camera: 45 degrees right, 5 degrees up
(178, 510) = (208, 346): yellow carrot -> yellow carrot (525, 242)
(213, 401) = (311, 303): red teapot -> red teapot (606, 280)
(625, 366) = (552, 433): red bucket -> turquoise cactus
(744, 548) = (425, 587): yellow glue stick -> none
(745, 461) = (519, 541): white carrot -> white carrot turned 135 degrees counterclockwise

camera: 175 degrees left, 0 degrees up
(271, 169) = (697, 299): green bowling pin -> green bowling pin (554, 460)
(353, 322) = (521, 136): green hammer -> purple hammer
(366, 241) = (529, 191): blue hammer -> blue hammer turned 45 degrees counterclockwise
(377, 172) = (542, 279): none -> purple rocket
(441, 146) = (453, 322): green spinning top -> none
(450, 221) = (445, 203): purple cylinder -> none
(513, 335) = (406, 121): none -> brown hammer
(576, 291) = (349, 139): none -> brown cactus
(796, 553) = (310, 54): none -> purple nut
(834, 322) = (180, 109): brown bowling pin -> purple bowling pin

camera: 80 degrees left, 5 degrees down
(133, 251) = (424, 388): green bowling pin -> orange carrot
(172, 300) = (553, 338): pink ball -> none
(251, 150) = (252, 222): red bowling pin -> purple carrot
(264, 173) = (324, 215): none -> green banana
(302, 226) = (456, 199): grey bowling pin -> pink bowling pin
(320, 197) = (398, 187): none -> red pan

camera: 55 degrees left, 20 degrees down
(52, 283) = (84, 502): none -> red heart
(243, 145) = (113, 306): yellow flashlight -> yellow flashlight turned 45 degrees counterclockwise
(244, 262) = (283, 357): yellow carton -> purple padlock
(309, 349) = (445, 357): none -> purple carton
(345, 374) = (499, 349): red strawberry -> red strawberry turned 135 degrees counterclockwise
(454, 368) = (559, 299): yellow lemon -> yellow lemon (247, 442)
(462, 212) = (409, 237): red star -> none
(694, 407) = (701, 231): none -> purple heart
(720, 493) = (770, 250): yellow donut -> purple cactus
********
When you reach the line containing "(251, 150) = (252, 222): red" in the data above, start copying exactly, and stop after the line containing "camera: 55 degrees left, 20 degrees down".

§ **Task result**:
(251, 150) = (252, 222): red bowling pin -> purple carrot
(264, 173) = (324, 215): none -> green banana
(302, 226) = (456, 199): grey bowling pin -> pink bowling pin
(320, 197) = (398, 187): none -> red pan

camera: 55 degrees left, 20 degrees down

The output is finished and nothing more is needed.